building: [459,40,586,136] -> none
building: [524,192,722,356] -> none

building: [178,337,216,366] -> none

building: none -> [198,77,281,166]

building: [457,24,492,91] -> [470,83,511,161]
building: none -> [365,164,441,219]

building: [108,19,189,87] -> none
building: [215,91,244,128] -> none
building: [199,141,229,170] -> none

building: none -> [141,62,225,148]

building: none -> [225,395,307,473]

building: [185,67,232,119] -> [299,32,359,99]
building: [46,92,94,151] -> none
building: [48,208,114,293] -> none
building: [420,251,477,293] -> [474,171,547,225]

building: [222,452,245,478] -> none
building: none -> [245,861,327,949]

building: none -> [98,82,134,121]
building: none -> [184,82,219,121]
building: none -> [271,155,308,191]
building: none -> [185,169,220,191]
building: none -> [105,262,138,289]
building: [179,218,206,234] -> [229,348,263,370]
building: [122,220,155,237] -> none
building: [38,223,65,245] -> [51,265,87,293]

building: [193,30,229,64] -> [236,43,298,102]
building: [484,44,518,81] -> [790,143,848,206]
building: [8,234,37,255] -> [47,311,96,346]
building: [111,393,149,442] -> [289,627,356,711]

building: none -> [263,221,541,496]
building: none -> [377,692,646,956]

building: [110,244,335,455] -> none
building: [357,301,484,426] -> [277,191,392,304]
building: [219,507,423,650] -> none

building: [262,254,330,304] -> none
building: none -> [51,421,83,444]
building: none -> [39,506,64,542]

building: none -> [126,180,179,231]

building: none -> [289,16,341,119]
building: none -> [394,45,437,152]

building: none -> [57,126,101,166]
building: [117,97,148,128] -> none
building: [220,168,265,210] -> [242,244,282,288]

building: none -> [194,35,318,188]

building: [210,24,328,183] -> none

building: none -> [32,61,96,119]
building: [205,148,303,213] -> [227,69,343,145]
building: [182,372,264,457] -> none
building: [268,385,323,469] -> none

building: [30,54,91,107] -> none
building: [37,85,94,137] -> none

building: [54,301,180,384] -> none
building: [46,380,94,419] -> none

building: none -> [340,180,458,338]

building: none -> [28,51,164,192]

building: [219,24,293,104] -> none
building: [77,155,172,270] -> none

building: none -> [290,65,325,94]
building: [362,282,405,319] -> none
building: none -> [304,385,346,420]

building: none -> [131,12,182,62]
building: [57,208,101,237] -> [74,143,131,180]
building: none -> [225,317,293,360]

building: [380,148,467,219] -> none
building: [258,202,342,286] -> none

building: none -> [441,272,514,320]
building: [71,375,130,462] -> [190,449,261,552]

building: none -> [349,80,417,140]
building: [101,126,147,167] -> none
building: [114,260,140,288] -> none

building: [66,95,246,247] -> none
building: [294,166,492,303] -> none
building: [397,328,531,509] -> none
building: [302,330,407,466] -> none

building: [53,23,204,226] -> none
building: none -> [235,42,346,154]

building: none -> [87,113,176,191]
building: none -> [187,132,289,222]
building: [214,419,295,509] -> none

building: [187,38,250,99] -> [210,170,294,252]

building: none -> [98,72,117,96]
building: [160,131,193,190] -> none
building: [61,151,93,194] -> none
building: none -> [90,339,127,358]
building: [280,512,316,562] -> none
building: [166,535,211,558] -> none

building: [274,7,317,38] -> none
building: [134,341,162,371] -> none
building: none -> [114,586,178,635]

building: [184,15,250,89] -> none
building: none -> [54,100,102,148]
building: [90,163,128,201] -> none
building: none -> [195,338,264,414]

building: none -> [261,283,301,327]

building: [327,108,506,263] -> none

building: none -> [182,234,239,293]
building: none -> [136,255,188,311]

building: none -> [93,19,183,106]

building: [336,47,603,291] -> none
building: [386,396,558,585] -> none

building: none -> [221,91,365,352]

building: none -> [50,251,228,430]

**Task to complete**: Your task is to write out every record exactly.

**Result for this task**:
building: [459,40,586,136] -> none
building: [524,192,722,356] -> none

building: [178,337,216,366] -> none

building: none -> [198,77,281,166]

building: [457,24,492,91] -> [470,83,511,161]
building: none -> [365,164,441,219]

building: [108,19,189,87] -> none
building: [215,91,244,128] -> none
building: [199,141,229,170] -> none

building: none -> [141,62,225,148]

building: none -> [225,395,307,473]

building: [185,67,232,119] -> [299,32,359,99]
building: [46,92,94,151] -> none
building: [48,208,114,293] -> none
building: [420,251,477,293] -> [474,171,547,225]

building: [222,452,245,478] -> none
building: none -> [245,861,327,949]

building: none -> [98,82,134,121]
building: none -> [184,82,219,121]
building: none -> [271,155,308,191]
building: none -> [185,169,220,191]
building: none -> [105,262,138,289]
building: [179,218,206,234] -> [229,348,263,370]
building: [122,220,155,237] -> none
building: [38,223,65,245] -> [51,265,87,293]

building: [193,30,229,64] -> [236,43,298,102]
building: [484,44,518,81] -> [790,143,848,206]
building: [8,234,37,255] -> [47,311,96,346]
building: [111,393,149,442] -> [289,627,356,711]

building: none -> [263,221,541,496]
building: none -> [377,692,646,956]

building: [110,244,335,455] -> none
building: [357,301,484,426] -> [277,191,392,304]
building: [219,507,423,650] -> none

building: [262,254,330,304] -> none
building: none -> [51,421,83,444]
building: none -> [39,506,64,542]

building: none -> [126,180,179,231]

building: none -> [289,16,341,119]
building: none -> [394,45,437,152]

building: none -> [57,126,101,166]
building: [117,97,148,128] -> none
building: [220,168,265,210] -> [242,244,282,288]

building: none -> [194,35,318,188]

building: [210,24,328,183] -> none

building: none -> [32,61,96,119]
building: [205,148,303,213] -> [227,69,343,145]
building: [182,372,264,457] -> none
building: [268,385,323,469] -> none

building: [30,54,91,107] -> none
building: [37,85,94,137] -> none

building: [54,301,180,384] -> none
building: [46,380,94,419] -> none

building: none -> [340,180,458,338]

building: none -> [28,51,164,192]

building: [219,24,293,104] -> none
building: [77,155,172,270] -> none

building: none -> [290,65,325,94]
building: [362,282,405,319] -> none
building: none -> [304,385,346,420]

building: none -> [131,12,182,62]
building: [57,208,101,237] -> [74,143,131,180]
building: none -> [225,317,293,360]

building: [380,148,467,219] -> none
building: [258,202,342,286] -> none

building: none -> [441,272,514,320]
building: [71,375,130,462] -> [190,449,261,552]

building: none -> [349,80,417,140]
building: [101,126,147,167] -> none
building: [114,260,140,288] -> none

building: [66,95,246,247] -> none
building: [294,166,492,303] -> none
building: [397,328,531,509] -> none
building: [302,330,407,466] -> none

building: [53,23,204,226] -> none
building: none -> [235,42,346,154]

building: none -> [87,113,176,191]
building: none -> [187,132,289,222]
building: [214,419,295,509] -> none

building: [187,38,250,99] -> [210,170,294,252]

building: none -> [98,72,117,96]
building: [160,131,193,190] -> none
building: [61,151,93,194] -> none
building: none -> [90,339,127,358]
building: [280,512,316,562] -> none
building: [166,535,211,558] -> none

building: [274,7,317,38] -> none
building: [134,341,162,371] -> none
building: none -> [114,586,178,635]

building: [184,15,250,89] -> none
building: none -> [54,100,102,148]
building: [90,163,128,201] -> none
building: none -> [195,338,264,414]

building: none -> [261,283,301,327]

building: [327,108,506,263] -> none

building: none -> [182,234,239,293]
building: none -> [136,255,188,311]

building: none -> [93,19,183,106]

building: [336,47,603,291] -> none
building: [386,396,558,585] -> none

building: none -> [221,91,365,352]

building: none -> [50,251,228,430]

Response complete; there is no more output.